■ WHAT YOU NEED TO DO:
Wherever a line in the material contains the word "minus", copy that line.
□ □ □ □
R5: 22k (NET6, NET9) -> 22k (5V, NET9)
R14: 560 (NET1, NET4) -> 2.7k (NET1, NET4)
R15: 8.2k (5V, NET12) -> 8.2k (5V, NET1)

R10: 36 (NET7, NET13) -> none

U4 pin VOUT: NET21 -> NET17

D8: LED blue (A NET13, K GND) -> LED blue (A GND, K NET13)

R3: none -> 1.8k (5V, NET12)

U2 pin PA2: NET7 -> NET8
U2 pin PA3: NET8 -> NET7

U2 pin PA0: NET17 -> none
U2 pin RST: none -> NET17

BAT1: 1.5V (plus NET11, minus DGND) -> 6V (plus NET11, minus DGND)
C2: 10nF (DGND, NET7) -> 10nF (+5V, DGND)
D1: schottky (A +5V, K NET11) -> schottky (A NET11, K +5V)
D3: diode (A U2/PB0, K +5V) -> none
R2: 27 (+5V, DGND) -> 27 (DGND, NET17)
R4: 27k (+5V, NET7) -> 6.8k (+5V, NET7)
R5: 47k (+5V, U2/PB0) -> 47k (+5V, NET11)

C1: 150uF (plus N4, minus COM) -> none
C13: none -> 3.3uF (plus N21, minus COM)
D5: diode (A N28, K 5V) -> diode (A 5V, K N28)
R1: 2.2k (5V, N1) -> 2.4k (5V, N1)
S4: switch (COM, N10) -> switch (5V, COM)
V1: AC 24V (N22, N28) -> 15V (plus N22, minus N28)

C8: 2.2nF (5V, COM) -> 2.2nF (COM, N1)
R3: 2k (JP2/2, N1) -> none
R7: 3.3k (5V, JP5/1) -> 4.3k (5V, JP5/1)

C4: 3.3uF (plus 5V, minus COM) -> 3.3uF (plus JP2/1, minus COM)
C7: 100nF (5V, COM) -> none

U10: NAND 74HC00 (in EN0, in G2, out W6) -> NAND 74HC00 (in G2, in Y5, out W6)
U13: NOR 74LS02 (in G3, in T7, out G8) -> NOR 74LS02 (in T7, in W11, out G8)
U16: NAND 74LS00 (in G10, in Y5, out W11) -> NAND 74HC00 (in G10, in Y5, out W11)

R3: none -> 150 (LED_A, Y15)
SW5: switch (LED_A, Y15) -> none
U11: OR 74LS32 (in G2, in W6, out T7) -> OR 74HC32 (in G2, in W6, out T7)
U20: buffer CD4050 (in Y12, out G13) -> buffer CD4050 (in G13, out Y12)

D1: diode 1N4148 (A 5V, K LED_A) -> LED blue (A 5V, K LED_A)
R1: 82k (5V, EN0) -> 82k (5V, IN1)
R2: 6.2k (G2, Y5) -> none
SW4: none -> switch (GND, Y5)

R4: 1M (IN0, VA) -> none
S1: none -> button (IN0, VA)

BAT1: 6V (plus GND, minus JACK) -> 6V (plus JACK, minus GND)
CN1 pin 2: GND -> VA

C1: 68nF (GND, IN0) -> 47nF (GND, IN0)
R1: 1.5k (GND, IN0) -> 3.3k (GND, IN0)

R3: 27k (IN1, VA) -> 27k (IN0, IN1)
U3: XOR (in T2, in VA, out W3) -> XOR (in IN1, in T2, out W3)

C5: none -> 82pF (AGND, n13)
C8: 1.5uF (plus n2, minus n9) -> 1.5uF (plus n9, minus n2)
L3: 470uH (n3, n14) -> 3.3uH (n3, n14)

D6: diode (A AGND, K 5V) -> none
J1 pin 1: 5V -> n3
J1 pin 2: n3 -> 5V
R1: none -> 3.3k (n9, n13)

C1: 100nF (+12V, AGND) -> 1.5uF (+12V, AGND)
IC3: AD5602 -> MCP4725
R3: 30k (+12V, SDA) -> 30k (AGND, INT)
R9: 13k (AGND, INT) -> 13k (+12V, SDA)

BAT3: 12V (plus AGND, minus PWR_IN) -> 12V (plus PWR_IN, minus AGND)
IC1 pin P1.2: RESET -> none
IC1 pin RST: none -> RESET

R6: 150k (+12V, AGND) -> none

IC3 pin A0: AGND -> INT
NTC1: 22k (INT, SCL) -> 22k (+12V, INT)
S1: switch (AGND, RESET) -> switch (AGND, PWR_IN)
□ □ □ □
■ EXPECTED ANSWER:
BAT1: 1.5V (plus NET11, minus DGND) -> 6V (plus NET11, minus DGND)
C1: 150uF (plus N4, minus COM) -> none
C13: none -> 3.3uF (plus N21, minus COM)
V1: AC 24V (N22, N28) -> 15V (plus N22, minus N28)
C4: 3.3uF (plus 5V, minus COM) -> 3.3uF (plus JP2/1, minus COM)
BAT1: 6V (plus GND, minus JACK) -> 6V (plus JACK, minus GND)
C8: 1.5uF (plus n2, minus n9) -> 1.5uF (plus n9, minus n2)
BAT3: 12V (plus AGND, minus PWR_IN) -> 12V (plus PWR_IN, minus AGND)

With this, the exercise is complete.